(Rows from a dataset)

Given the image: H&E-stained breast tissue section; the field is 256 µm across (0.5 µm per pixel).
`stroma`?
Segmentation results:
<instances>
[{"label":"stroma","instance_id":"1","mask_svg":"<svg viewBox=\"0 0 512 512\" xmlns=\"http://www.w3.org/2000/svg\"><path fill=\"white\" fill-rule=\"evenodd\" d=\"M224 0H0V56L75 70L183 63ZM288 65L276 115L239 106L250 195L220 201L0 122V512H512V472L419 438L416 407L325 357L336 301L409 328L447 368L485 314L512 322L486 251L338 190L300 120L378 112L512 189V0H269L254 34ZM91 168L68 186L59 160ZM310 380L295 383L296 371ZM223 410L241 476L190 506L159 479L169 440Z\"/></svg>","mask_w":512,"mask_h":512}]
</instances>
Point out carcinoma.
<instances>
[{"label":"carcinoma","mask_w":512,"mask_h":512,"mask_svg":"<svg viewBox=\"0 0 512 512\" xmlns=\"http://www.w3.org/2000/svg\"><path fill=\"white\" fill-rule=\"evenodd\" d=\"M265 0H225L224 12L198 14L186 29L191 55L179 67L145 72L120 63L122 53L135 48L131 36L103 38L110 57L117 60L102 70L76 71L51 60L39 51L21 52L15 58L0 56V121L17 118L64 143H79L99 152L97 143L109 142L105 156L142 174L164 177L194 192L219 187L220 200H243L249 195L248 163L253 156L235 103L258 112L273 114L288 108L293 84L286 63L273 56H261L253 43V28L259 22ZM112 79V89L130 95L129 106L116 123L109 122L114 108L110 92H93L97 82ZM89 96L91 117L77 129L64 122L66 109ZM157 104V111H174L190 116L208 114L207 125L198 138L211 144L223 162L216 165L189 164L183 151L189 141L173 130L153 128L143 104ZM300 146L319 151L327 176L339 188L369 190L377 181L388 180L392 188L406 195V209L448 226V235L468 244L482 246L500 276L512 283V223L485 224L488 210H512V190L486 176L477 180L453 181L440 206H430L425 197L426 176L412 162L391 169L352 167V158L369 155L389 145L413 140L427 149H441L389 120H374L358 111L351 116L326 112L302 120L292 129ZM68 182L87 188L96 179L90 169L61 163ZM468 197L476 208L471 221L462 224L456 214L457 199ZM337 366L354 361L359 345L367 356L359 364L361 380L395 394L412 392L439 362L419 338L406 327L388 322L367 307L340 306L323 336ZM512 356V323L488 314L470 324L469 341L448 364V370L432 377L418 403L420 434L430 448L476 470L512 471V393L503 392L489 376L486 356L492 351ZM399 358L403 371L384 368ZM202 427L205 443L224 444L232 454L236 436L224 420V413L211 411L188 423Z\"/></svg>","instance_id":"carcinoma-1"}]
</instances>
==
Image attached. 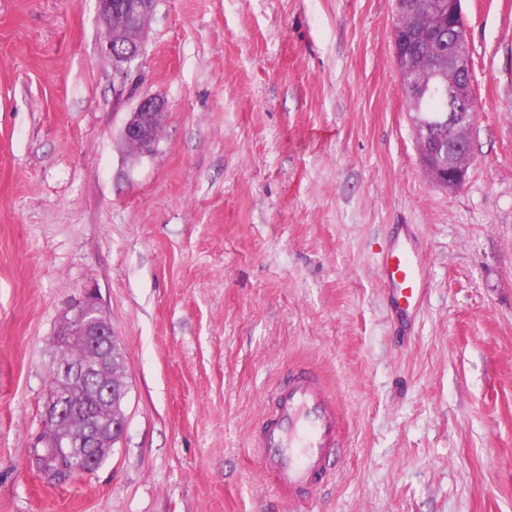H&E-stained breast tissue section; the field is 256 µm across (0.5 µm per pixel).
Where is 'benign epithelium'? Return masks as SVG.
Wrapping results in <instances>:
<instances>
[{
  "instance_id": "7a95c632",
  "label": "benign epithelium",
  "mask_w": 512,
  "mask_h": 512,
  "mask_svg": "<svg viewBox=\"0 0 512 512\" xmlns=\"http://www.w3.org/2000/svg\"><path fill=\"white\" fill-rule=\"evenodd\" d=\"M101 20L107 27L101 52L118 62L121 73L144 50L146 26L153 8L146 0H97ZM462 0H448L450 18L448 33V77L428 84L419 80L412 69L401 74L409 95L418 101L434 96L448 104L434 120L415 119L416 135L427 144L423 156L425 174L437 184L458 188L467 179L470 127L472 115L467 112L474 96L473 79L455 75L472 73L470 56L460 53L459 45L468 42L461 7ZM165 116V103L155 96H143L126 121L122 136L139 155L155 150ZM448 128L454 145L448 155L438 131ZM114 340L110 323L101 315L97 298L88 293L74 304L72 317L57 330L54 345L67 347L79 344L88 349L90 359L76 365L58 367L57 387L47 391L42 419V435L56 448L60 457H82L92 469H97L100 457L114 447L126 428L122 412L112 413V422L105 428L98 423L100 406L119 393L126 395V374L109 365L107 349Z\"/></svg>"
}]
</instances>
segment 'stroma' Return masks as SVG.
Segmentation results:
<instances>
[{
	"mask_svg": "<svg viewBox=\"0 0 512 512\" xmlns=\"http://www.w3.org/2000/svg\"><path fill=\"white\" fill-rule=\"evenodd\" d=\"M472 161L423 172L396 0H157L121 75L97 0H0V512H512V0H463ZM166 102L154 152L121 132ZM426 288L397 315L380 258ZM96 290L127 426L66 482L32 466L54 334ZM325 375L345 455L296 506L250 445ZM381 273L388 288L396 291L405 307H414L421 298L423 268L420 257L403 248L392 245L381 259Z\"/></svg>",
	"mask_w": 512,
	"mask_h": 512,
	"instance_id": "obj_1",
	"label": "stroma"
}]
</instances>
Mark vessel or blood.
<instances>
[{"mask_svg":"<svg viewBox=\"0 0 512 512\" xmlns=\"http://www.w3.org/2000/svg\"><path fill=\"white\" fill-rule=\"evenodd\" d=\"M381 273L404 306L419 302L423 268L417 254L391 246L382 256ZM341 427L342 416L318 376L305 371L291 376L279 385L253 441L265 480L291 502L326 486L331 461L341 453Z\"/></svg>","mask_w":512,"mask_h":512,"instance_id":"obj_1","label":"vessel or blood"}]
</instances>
==
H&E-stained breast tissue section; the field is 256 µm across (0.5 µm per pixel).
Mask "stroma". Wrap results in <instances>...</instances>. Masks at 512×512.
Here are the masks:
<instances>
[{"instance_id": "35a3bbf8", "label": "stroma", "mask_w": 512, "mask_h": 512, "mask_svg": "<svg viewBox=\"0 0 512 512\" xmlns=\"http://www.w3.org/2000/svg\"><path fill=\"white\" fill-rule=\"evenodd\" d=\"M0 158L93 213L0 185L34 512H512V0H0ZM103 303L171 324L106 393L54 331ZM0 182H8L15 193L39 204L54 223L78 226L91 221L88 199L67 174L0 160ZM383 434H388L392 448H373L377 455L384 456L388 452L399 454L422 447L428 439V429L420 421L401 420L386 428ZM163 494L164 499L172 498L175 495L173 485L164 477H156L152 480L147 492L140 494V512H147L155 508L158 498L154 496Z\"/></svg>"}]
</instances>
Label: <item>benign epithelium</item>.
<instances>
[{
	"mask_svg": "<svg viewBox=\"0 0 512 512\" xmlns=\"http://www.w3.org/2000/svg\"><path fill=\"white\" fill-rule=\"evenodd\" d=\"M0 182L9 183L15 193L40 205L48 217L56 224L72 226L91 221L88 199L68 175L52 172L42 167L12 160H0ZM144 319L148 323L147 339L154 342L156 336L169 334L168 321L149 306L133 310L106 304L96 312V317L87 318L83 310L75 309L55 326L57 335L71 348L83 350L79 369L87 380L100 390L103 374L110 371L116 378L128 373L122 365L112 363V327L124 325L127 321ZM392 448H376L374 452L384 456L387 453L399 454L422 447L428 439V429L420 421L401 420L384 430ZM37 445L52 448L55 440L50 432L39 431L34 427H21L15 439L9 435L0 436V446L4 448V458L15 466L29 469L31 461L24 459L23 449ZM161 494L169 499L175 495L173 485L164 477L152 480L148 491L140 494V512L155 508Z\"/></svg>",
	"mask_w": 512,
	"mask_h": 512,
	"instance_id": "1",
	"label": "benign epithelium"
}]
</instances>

- [SHORT PROBLEM]
In the records above, locate each line with the word "epithelium". Copy all such lines.

- [EXERCISE RESULT]
Where is 'benign epithelium'? Return masks as SVG.
  "label": "benign epithelium",
Label: <item>benign epithelium</item>.
	"label": "benign epithelium"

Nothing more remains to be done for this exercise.